[GIVEN DATA — start]

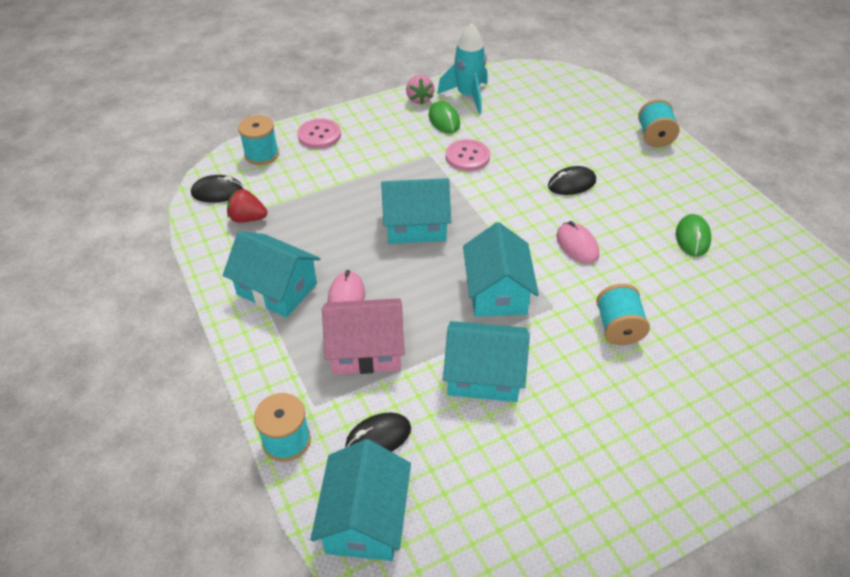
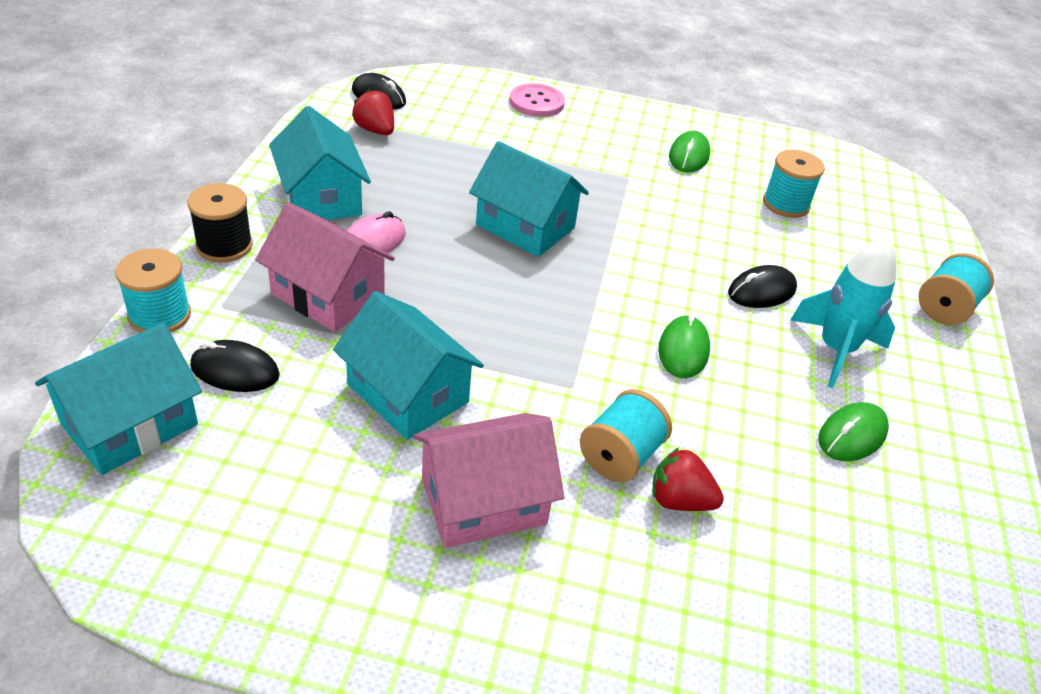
camera: 35 degrees right, 5 degrees down
(261, 154) = (459, 89): turquoise spool -> turquoise spool (786, 204)
(262, 365) = (224, 246): none -> black spool
(419, 99) = (687, 125): pink strawberry -> none
(467, 96) = (748, 149): turquoise rocket -> turquoise rocket (836, 350)
(467, 157) = (669, 200): pink button -> none
(497, 292) = (528, 333): turquoise house -> none
(571, 184) = (761, 291): black mouse -> black mouse turned 45 degrees counterclockwise
(577, 245) = (683, 350): pink mouse -> green mouse
(591, 403) = (483, 501): none -> pink house
(667, 330) = (679, 500): none -> red strawberry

[GIVEN DATA — finish]

_ASSIGNED TASK_
Starting at the line above that holds "(261, 154) = (459, 89): turquoise" and ending at the line that holds "(467, 96) = (748, 149): turquoise", transcribe each line exactly and include no other lines.

_EXPECTED OUTPUT_
(261, 154) = (459, 89): turquoise spool -> turquoise spool (786, 204)
(262, 365) = (224, 246): none -> black spool
(419, 99) = (687, 125): pink strawberry -> none
(467, 96) = (748, 149): turquoise rocket -> turquoise rocket (836, 350)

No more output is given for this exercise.